Your answer should consist only of the lines below from the one with "camera: 170 degrees left, 20 degrees up" through the one with "(505, 199) = (252, 370): blue", copied exactly.

Extracted material —

---

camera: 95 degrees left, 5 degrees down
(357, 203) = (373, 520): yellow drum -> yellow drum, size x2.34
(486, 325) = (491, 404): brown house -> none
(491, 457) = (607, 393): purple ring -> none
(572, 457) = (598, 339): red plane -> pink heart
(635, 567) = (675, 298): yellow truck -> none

---

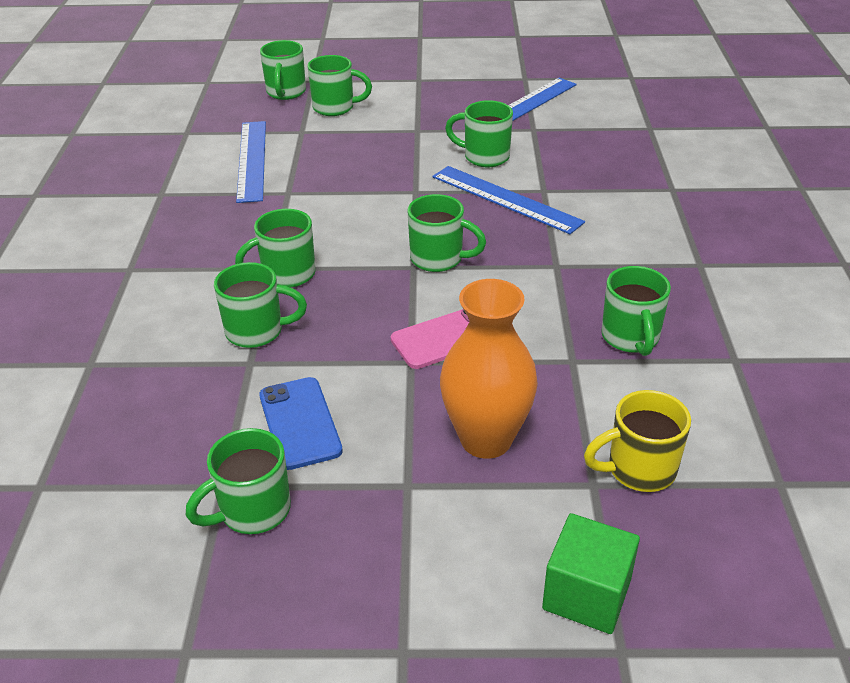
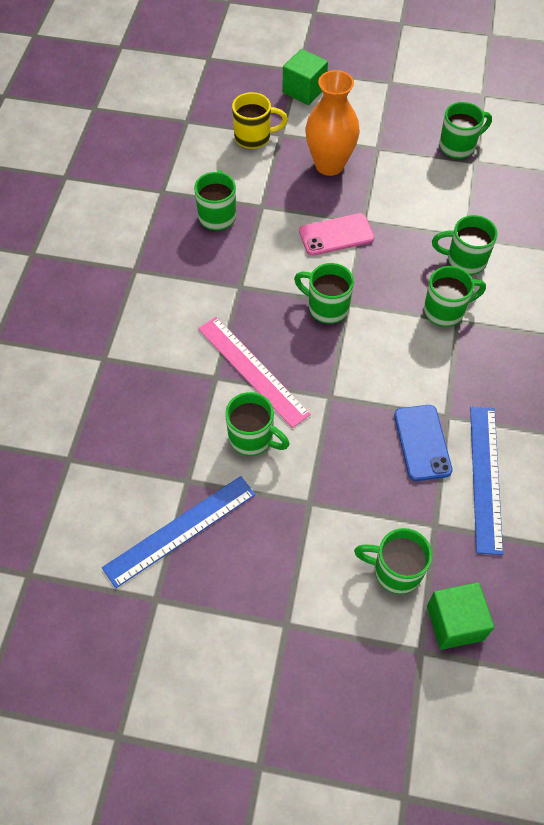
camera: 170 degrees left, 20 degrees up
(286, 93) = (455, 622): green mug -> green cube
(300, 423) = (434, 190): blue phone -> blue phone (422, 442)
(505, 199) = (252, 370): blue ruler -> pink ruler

---

Answer below —
camera: 170 degrees left, 20 degrees up
(286, 93) = (455, 622): green mug -> green cube
(300, 423) = (434, 190): blue phone -> blue phone (422, 442)
(505, 199) = (252, 370): blue ruler -> pink ruler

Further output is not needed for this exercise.